» What the task requires
Copy the records below, from the line containing "R4: 100k (GND, PWM2) -> 100k (CTL, GND)" through the last line; leave out pictures.

Stored data section start

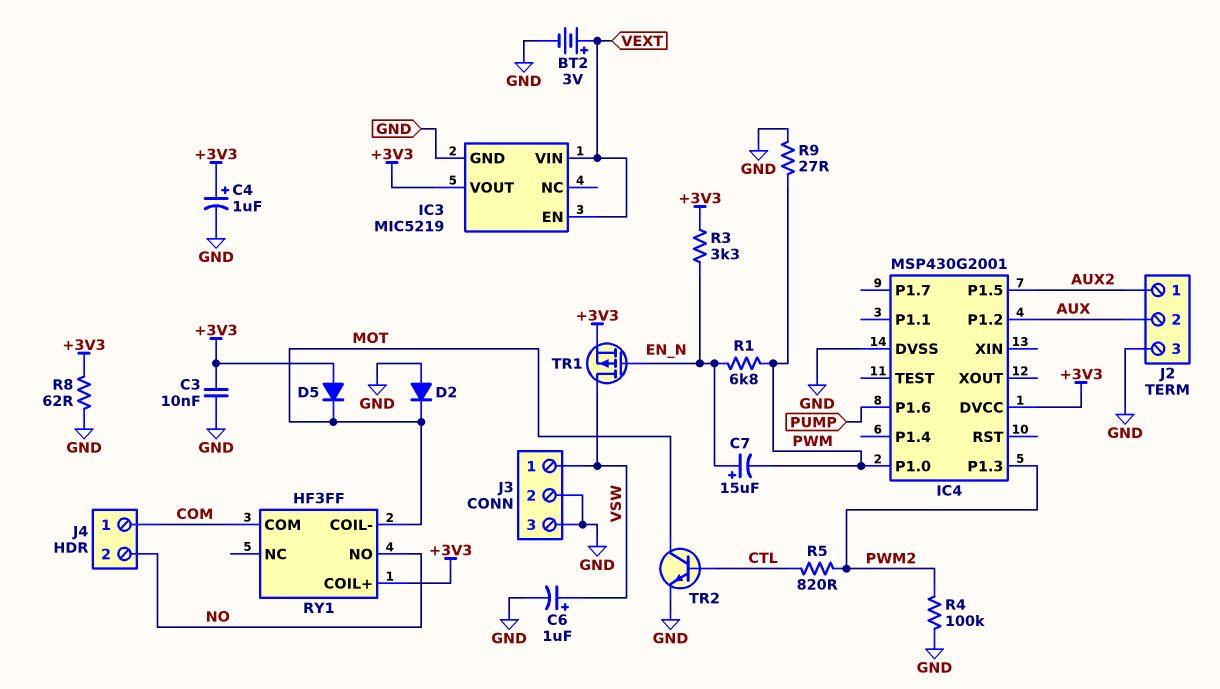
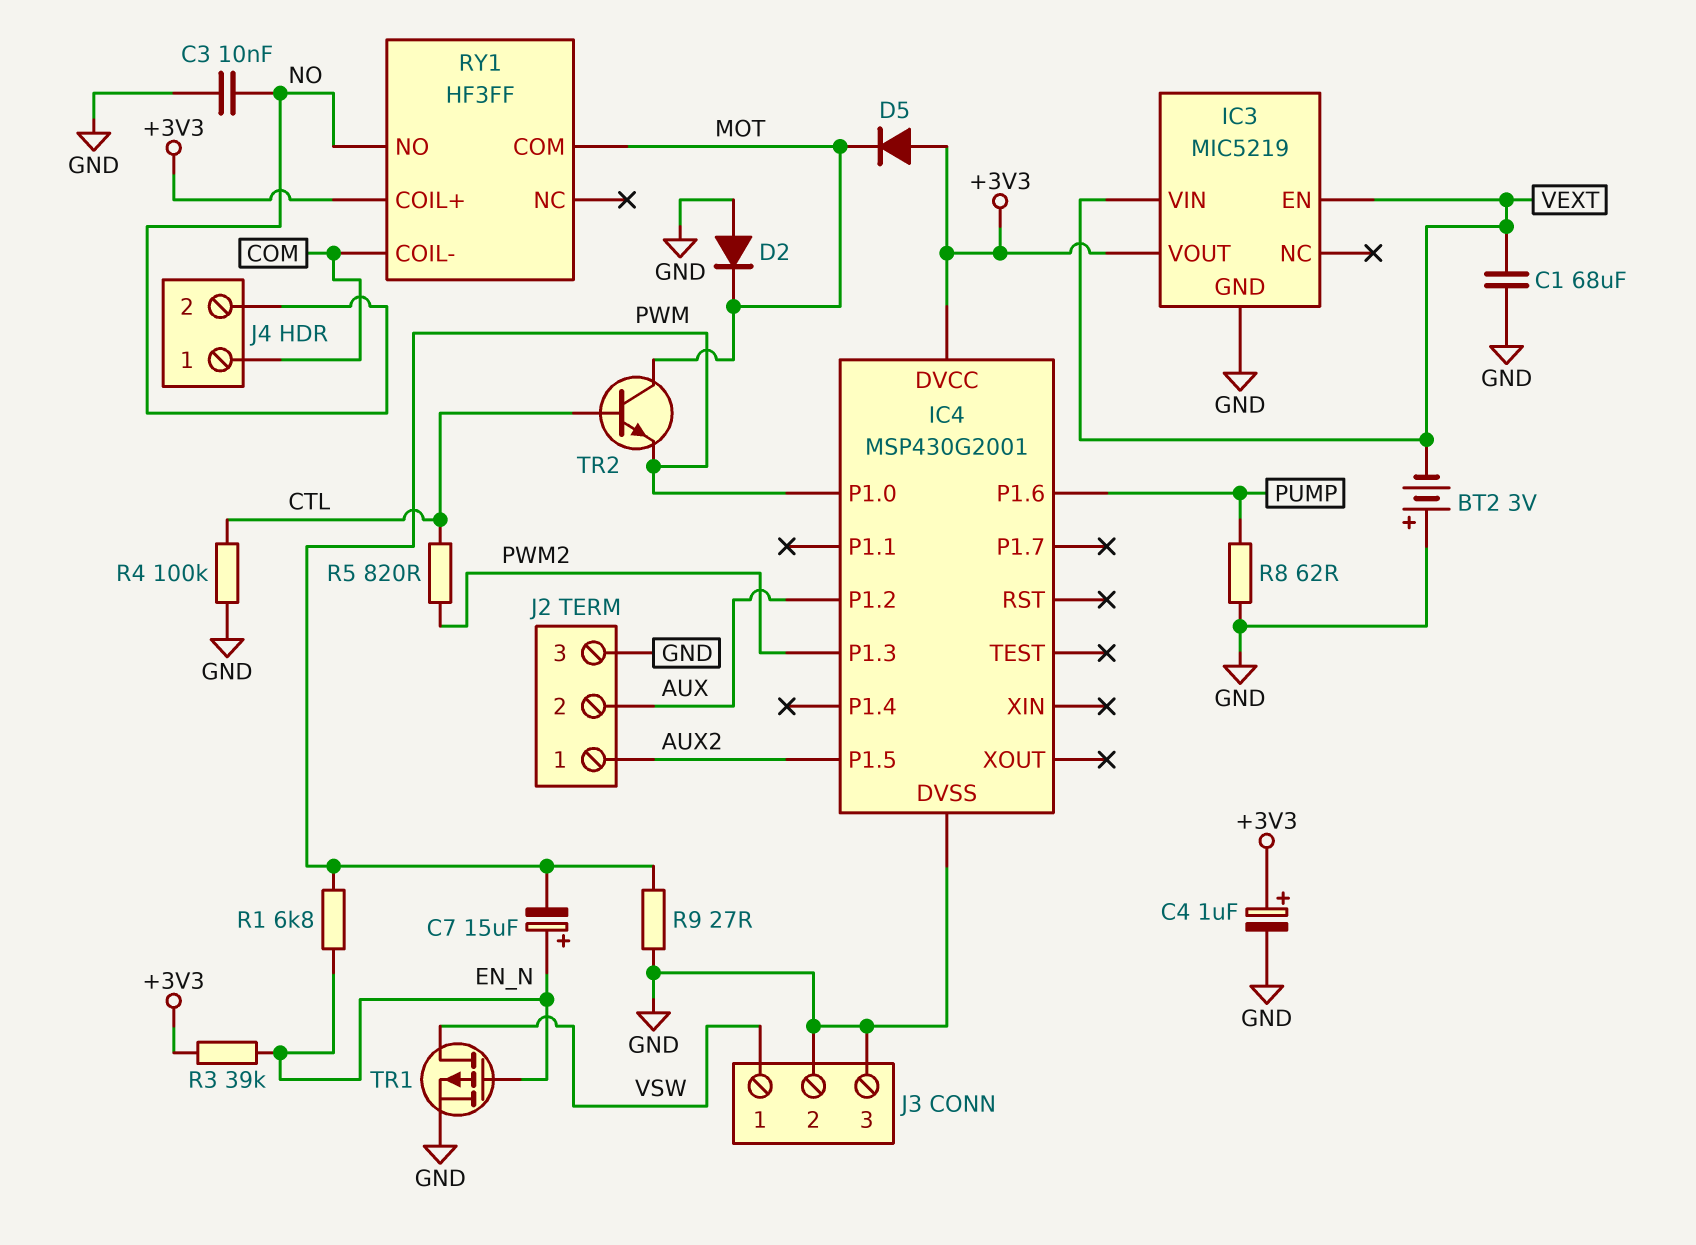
BT2: 3V (plus VEXT, minus GND) -> 3V (plus GND, minus VEXT)
C1: none -> 68uF (GND, VEXT)
C3: 10nF (+3V3, GND) -> 10nF (GND, NO)
C6: 1uF (plus VSW, minus GND) -> none
R3: 3.3k (+3V3, EN_N) -> 39k (+3V3, EN_N)
R4: 100k (GND, PWM2) -> 100k (CTL, GND)
R8: 62 (+3V3, GND) -> 62 (GND, PUMP)
RY1 pin COIL-: MOT -> COM
RY1 pin COM: COM -> MOT
TR1: PMOS (G EN_N, D VSW, S +3V3) -> PMOS (G EN_N, D VSW, S GND)
TR2: NPN (B CTL, C MOT, E GND) -> NPN (B CTL, C MOT, E PWM)

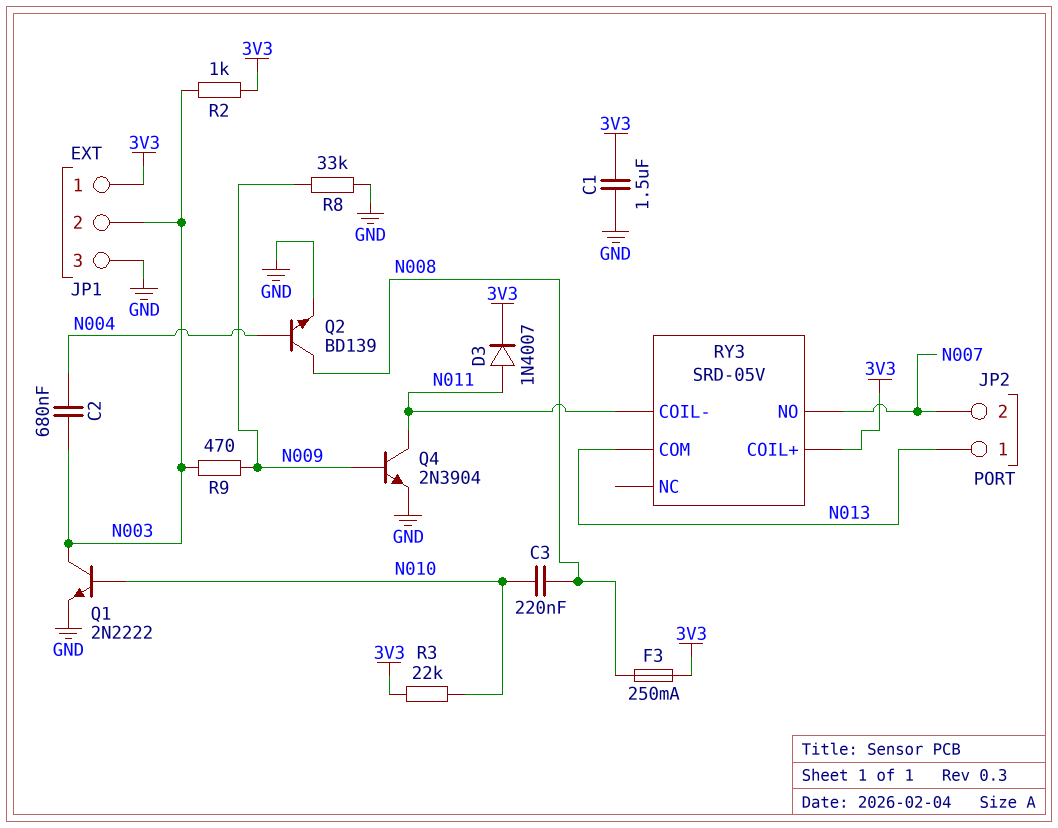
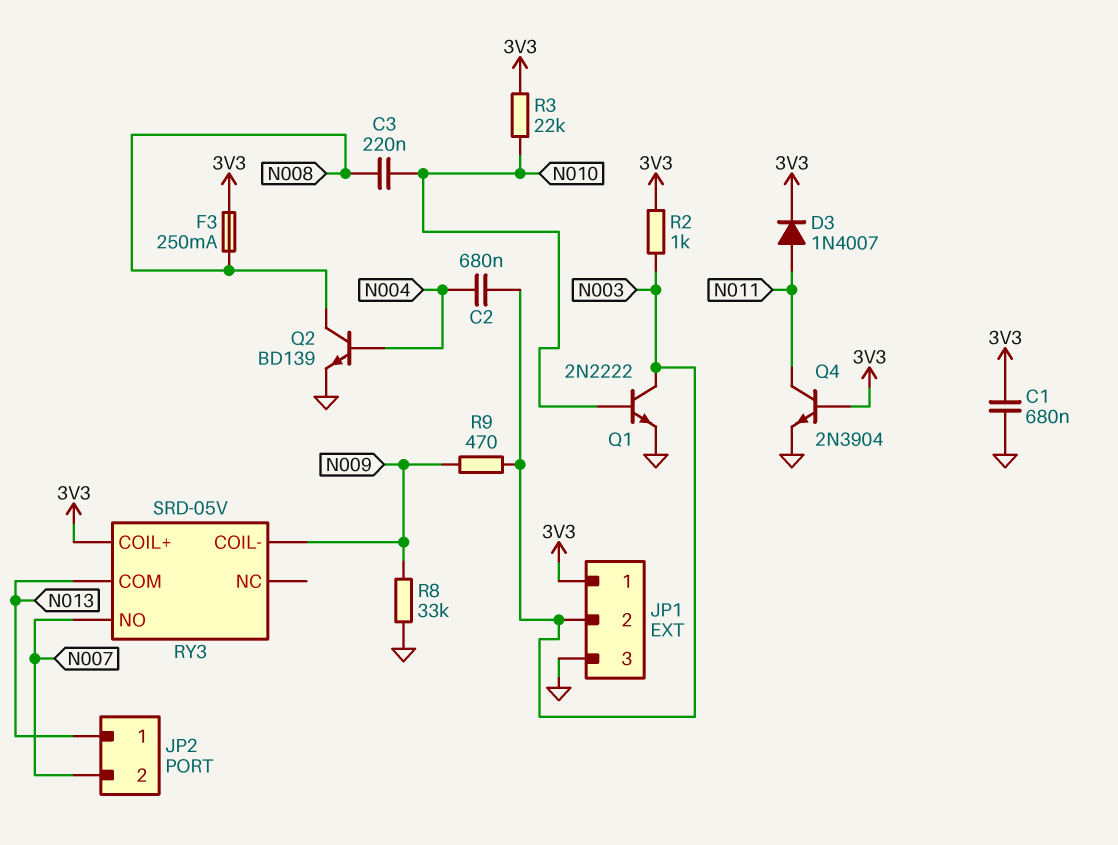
C1: 1.5uF (3V3, GND) -> 680nF (3V3, GND)
Q4: NPN 2N3904 (B N009, C N011, E GND) -> NPN 2N3904 (B 3V3, C N011, E GND)
RY3 pin COIL-: N011 -> N009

Stored data section end

» The answer
R4: 100k (GND, PWM2) -> 100k (CTL, GND)
R8: 62 (+3V3, GND) -> 62 (GND, PUMP)
RY1 pin COIL-: MOT -> COM
RY1 pin COM: COM -> MOT
TR1: PMOS (G EN_N, D VSW, S +3V3) -> PMOS (G EN_N, D VSW, S GND)
TR2: NPN (B CTL, C MOT, E GND) -> NPN (B CTL, C MOT, E PWM)

C1: 1.5uF (3V3, GND) -> 680nF (3V3, GND)
Q4: NPN 2N3904 (B N009, C N011, E GND) -> NPN 2N3904 (B 3V3, C N011, E GND)
RY3 pin COIL-: N011 -> N009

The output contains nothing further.